-------- Records --------

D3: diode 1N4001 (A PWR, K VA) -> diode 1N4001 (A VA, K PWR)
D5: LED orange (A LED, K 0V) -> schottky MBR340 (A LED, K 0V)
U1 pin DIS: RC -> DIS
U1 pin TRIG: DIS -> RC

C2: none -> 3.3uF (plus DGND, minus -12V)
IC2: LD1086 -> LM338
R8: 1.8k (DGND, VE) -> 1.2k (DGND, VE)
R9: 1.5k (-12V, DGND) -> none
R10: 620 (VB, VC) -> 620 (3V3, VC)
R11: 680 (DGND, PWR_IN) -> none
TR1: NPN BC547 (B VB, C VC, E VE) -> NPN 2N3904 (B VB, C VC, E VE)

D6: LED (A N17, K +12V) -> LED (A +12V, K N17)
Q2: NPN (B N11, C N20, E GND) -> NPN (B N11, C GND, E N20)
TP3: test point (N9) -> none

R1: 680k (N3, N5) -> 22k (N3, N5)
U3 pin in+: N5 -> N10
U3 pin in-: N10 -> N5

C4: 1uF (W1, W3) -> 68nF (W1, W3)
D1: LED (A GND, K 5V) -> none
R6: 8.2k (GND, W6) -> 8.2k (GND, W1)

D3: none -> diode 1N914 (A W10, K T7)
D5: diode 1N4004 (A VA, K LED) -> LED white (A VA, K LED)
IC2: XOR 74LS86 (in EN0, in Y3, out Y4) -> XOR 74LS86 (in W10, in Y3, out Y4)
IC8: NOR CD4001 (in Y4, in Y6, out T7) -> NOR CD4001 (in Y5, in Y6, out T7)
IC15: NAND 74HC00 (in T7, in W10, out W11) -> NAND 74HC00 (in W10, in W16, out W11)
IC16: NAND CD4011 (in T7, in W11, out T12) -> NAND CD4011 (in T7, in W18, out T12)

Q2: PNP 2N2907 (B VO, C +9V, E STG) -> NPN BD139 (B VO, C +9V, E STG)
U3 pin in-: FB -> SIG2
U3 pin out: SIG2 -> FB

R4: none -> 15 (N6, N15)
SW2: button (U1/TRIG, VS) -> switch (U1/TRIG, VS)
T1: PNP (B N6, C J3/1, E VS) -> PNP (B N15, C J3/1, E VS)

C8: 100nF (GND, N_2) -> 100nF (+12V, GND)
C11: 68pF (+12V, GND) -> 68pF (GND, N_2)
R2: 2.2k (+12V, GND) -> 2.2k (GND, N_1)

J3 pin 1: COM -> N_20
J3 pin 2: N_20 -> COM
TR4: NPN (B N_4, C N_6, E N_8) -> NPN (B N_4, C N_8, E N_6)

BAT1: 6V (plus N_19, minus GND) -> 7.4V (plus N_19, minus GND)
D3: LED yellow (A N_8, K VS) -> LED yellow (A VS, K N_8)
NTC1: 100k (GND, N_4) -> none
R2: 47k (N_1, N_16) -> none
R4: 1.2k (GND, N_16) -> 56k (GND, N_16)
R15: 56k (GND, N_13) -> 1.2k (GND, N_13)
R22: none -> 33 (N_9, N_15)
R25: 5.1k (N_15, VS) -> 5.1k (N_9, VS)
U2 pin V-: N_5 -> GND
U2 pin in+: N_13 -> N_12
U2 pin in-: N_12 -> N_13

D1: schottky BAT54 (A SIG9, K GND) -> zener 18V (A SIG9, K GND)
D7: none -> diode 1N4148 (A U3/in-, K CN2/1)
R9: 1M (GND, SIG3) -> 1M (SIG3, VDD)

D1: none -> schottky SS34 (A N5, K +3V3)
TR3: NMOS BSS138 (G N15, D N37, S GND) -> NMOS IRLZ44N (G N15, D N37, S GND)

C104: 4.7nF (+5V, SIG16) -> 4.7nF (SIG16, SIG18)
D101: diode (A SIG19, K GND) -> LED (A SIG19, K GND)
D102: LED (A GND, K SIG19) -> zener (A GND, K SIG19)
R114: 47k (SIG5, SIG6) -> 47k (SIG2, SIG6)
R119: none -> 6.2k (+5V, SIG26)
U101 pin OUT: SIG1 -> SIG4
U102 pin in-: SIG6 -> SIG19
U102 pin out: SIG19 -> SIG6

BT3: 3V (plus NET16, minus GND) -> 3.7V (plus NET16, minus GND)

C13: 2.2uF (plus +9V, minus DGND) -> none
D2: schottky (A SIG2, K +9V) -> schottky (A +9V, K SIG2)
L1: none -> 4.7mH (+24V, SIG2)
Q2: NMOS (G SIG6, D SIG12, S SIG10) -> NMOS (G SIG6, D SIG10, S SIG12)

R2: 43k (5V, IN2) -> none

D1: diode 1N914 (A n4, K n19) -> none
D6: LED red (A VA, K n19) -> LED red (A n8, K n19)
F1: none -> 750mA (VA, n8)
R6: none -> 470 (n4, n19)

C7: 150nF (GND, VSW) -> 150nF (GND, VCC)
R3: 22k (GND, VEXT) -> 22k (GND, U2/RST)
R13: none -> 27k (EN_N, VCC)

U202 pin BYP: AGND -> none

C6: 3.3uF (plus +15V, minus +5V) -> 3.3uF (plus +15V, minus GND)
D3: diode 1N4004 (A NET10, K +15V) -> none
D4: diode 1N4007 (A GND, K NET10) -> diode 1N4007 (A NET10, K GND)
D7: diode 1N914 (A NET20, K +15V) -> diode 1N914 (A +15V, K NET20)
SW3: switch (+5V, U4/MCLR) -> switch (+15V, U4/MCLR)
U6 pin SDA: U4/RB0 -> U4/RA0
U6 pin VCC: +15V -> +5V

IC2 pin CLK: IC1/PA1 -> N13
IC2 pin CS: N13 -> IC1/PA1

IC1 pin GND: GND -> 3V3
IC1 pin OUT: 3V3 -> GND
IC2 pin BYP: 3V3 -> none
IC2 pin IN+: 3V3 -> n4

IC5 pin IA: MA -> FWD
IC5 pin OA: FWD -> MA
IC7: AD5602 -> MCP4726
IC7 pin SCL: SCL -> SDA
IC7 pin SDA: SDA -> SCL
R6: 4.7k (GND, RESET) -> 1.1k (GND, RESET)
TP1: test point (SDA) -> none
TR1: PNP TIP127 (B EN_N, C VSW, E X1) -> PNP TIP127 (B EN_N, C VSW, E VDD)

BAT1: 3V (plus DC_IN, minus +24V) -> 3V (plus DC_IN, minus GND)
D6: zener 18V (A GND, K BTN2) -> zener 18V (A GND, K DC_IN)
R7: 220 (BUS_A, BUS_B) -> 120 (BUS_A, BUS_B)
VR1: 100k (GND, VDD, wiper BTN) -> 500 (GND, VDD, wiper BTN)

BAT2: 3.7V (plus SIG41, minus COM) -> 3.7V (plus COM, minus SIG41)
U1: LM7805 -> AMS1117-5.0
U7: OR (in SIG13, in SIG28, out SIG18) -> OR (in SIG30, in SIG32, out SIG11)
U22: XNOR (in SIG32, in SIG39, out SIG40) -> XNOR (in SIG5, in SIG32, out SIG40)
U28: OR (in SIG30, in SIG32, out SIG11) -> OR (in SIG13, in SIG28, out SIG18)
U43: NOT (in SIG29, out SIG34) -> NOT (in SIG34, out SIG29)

--------

## Your objective
In the data above, start at the line that has "R3: 22k (GND, VEXT) -> 22k (GND, U2/RST)", stop after the line that has "TP1: test point (SDA) -> none", and print every line in between exactly as it stands.

## Finished task
R3: 22k (GND, VEXT) -> 22k (GND, U2/RST)
R13: none -> 27k (EN_N, VCC)

U202 pin BYP: AGND -> none

C6: 3.3uF (plus +15V, minus +5V) -> 3.3uF (plus +15V, minus GND)
D3: diode 1N4004 (A NET10, K +15V) -> none
D4: diode 1N4007 (A GND, K NET10) -> diode 1N4007 (A NET10, K GND)
D7: diode 1N914 (A NET20, K +15V) -> diode 1N914 (A +15V, K NET20)
SW3: switch (+5V, U4/MCLR) -> switch (+15V, U4/MCLR)
U6 pin SDA: U4/RB0 -> U4/RA0
U6 pin VCC: +15V -> +5V

IC2 pin CLK: IC1/PA1 -> N13
IC2 pin CS: N13 -> IC1/PA1

IC1 pin GND: GND -> 3V3
IC1 pin OUT: 3V3 -> GND
IC2 pin BYP: 3V3 -> none
IC2 pin IN+: 3V3 -> n4

IC5 pin IA: MA -> FWD
IC5 pin OA: FWD -> MA
IC7: AD5602 -> MCP4726
IC7 pin SCL: SCL -> SDA
IC7 pin SDA: SDA -> SCL
R6: 4.7k (GND, RESET) -> 1.1k (GND, RESET)
TP1: test point (SDA) -> none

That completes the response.